The full listing is to be returned exactly as given, but without pictures.

(Beginning of EXERCISE INPUTS)

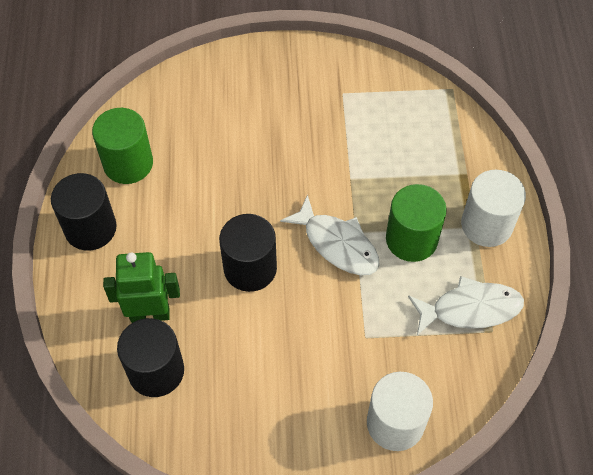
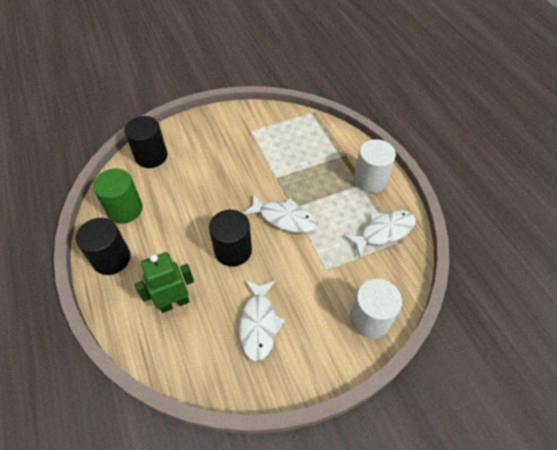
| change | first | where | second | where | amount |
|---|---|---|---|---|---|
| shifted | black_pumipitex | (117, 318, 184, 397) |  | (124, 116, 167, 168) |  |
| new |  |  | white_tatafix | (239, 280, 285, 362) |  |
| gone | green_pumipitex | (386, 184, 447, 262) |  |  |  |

(End of EXERCISE INPUTS)

__ANSWER BOX__.
| change | first | where | second | where | amount |
|---|---|---|---|---|---|
| shifted | black_pumipitex | (117, 318, 184, 397) |  | (124, 116, 167, 168) |  |
| new |  |  | white_tatafix | (239, 280, 285, 362) |  |
| gone | green_pumipitex | (386, 184, 447, 262) |  |  |  |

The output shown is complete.